**** Exercise data ****

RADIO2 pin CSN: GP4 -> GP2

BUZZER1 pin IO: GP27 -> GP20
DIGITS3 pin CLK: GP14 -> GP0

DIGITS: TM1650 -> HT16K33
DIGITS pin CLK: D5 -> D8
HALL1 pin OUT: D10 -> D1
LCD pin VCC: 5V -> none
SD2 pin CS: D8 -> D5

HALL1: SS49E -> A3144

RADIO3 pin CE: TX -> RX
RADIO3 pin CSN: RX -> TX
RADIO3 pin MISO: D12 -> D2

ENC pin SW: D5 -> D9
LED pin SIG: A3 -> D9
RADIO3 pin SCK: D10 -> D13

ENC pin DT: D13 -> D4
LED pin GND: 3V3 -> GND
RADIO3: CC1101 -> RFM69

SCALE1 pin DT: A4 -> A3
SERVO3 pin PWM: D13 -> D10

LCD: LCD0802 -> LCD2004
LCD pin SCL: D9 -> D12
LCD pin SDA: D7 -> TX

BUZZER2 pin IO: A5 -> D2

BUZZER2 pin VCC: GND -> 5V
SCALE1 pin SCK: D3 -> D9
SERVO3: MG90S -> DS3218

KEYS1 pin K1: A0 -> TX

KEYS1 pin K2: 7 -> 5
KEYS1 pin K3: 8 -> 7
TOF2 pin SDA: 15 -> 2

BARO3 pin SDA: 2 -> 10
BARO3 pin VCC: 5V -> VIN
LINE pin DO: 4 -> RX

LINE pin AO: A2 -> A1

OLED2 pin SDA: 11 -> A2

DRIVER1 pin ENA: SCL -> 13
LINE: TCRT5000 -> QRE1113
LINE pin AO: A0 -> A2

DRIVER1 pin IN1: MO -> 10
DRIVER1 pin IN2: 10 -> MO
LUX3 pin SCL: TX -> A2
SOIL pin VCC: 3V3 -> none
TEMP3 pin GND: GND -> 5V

****

▶ Exercise
The response should consist only of the lines from the one containing "OLED2 pin SDA: 11 -> A2" to the end of the material above, both included.

▶ Exercise response
OLED2 pin SDA: 11 -> A2

DRIVER1 pin ENA: SCL -> 13
LINE: TCRT5000 -> QRE1113
LINE pin AO: A0 -> A2

DRIVER1 pin IN1: MO -> 10
DRIVER1 pin IN2: 10 -> MO
LUX3 pin SCL: TX -> A2
SOIL pin VCC: 3V3 -> none
TEMP3 pin GND: GND -> 5V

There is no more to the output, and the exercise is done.